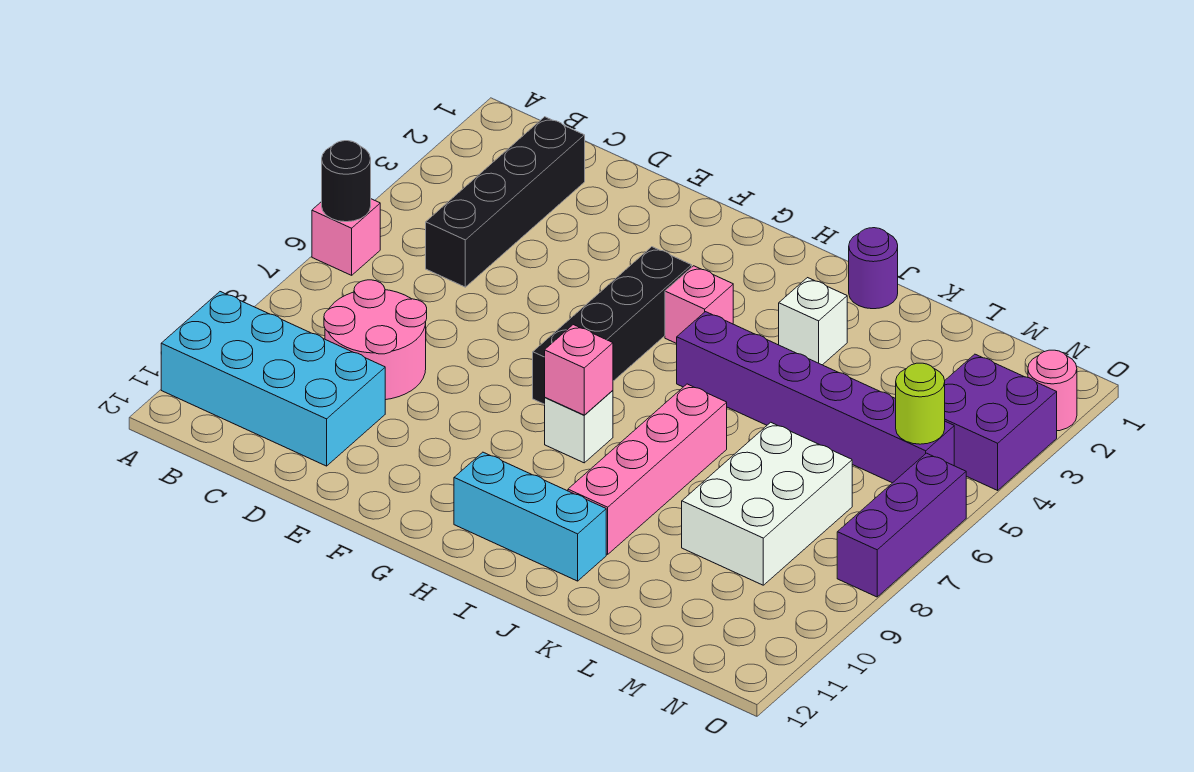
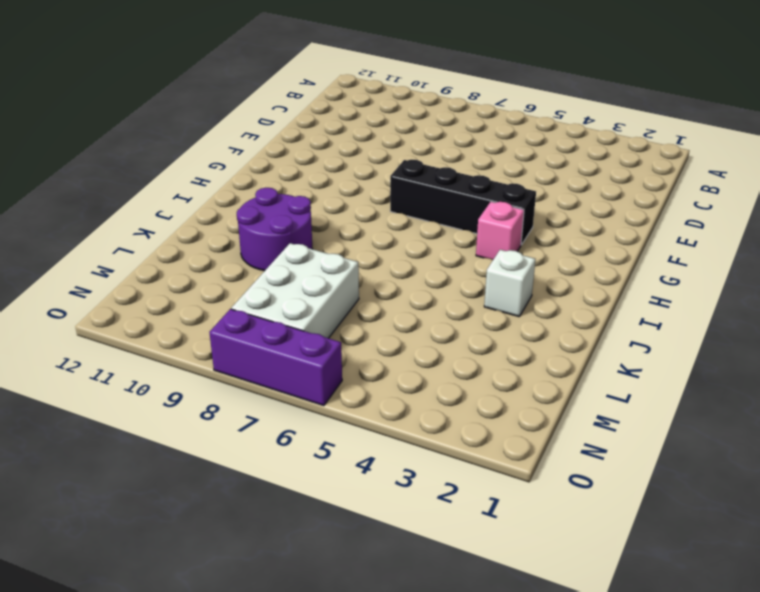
purple 2x2 round brick [237,188,312,271] -> pink 1x4 brick [568,384,727,554]
white 2x3 brick [231,243,359,338] -> white 2x3 brick turned to [682,422,852,585]
none -> pink 1x1 brick [312,199,380,275]
none -> cyan 2x4 brick [161,292,385,466]
none -> black 1x4 brick [426,117,585,287]

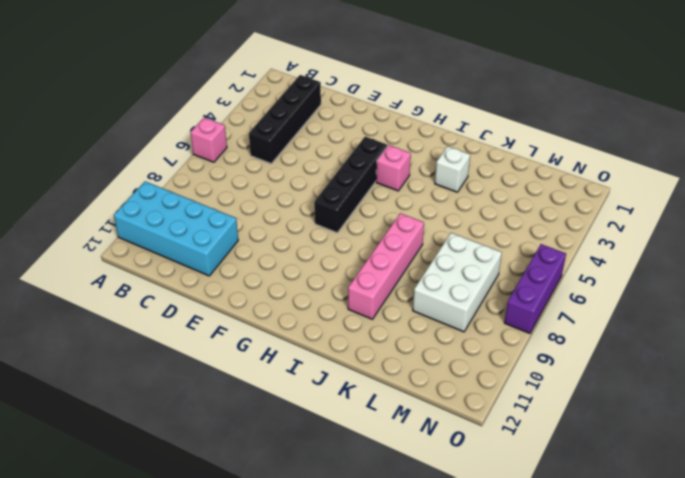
none -> pink 2x2 round brick [324,280,427,400]
none -> white 1x1 brick [545,390,613,463]
none -> cyan 1x3 brick [454,452,606,581]

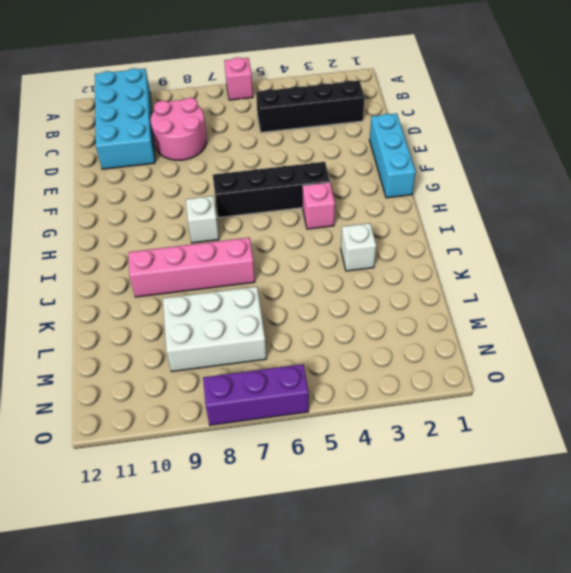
cyan 1x3 brick [370,114,416,198] -> cyan 1x3 brick moved to [454,452,606,581]
none -> purple 1x6 brick [677,312,954,483]
none -> purple 1x1 round brick [849,228,898,309]
none -> purple 2x2 brick [945,354,1057,490]

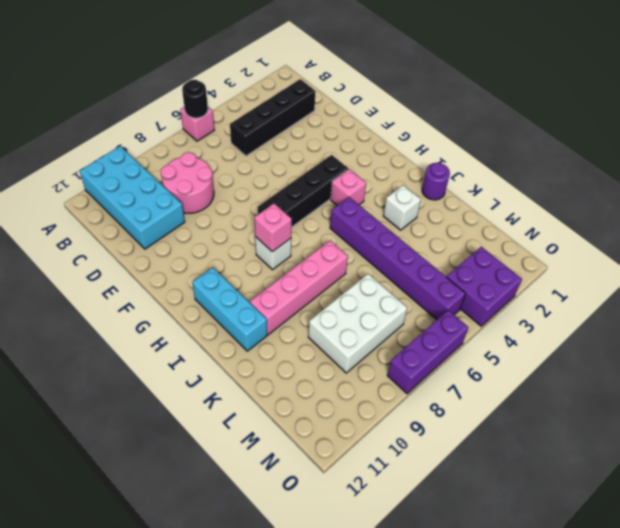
none -> pink 1x1 round brick [1028,350,1077,431]
none -> lime 1x1 round brick [896,363,945,444]

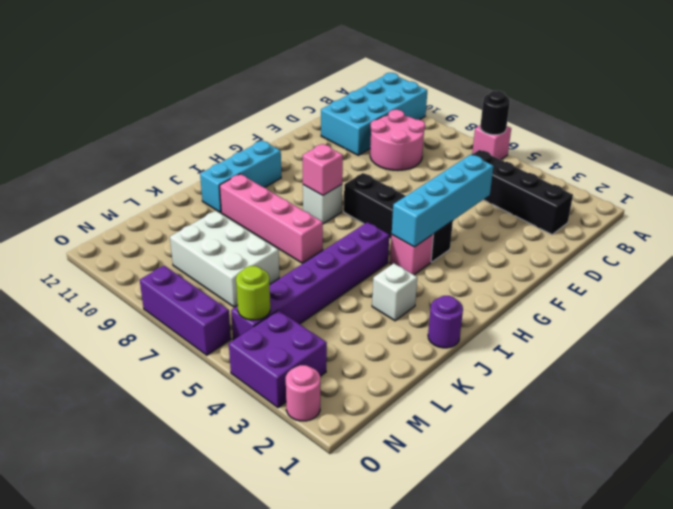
cyan 1x4 brick [392,155,493,247] -> none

────────────────

REQUIREMENT
Copy every line of the records above that contains "round".

WORKED SOLUTION
purple 2x2 round brick [237,188,312,271] -> pink 1x4 brick [568,384,727,554]
none -> pink 2x2 round brick [324,280,427,400]
none -> purple 1x1 round brick [849,228,898,309]
none -> pink 1x1 round brick [1028,350,1077,431]
none -> lime 1x1 round brick [896,363,945,444]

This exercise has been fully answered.